### Prompt
Print out every line of the material exactly. Include no pictures.

### Data
┌──

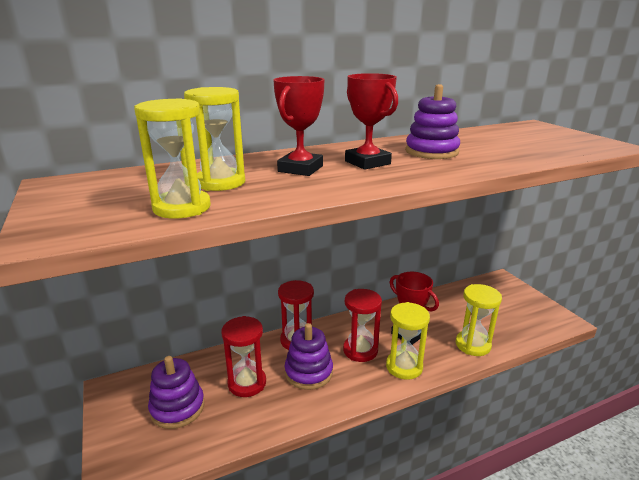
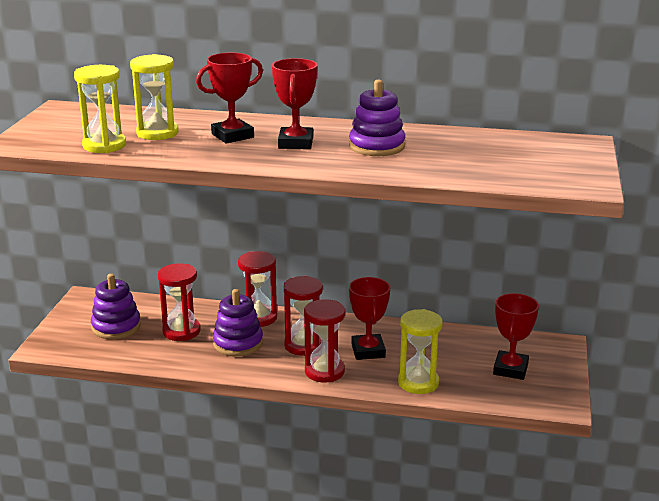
camera: 35 degrees right, 0 degrees up
yellow hourglass [386,302,430,380] -> red hourglass [304,299,345,382]
none -> red trophy [493,293,539,380]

└──

### Finished exercise
camera: 35 degrees right, 0 degrees up
yellow hourglass [386,302,430,380] -> red hourglass [304,299,345,382]
none -> red trophy [493,293,539,380]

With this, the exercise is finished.